*What the task asks*
Among the records below, find the lines with the word "orange" and copy them.

*Supplied entries*
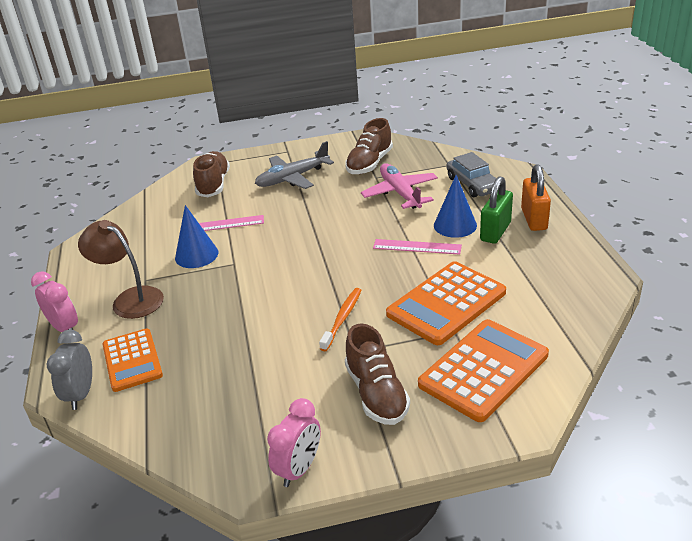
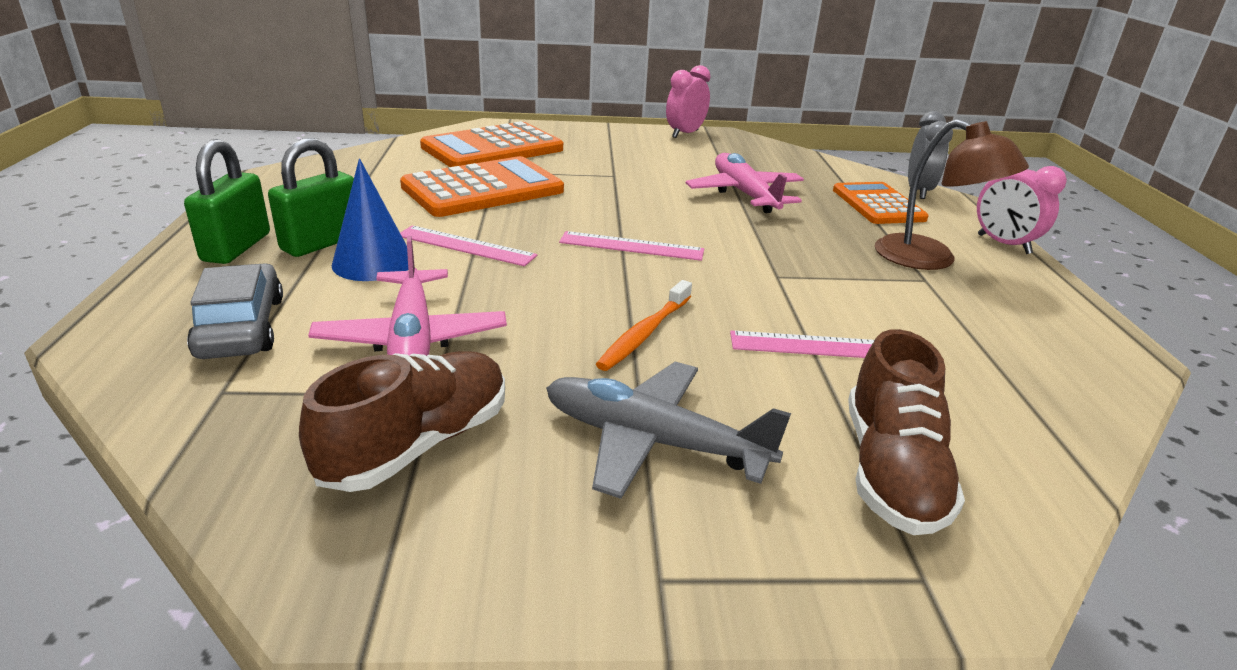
camera: 175 degrees left, 5 degrees down
(196, 255) = (852, 299): blue cone -> none
(242, 348) = (744, 194): none -> pink plane
(293, 178) = (654, 442): grey plane -> grey plane turned 135 degrees counterclockwise
(321, 268) = (631, 246): none -> pink ruler
(342, 318) = (618, 197): orange toothbrush -> orange toothbrush (644, 333)
(376, 393) = (605, 152): brown shoe -> none
(534, 219) = (236, 247): orange padlock -> green padlock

*Solution for this task*
(342, 318) = (618, 197): orange toothbrush -> orange toothbrush (644, 333)
(534, 219) = (236, 247): orange padlock -> green padlock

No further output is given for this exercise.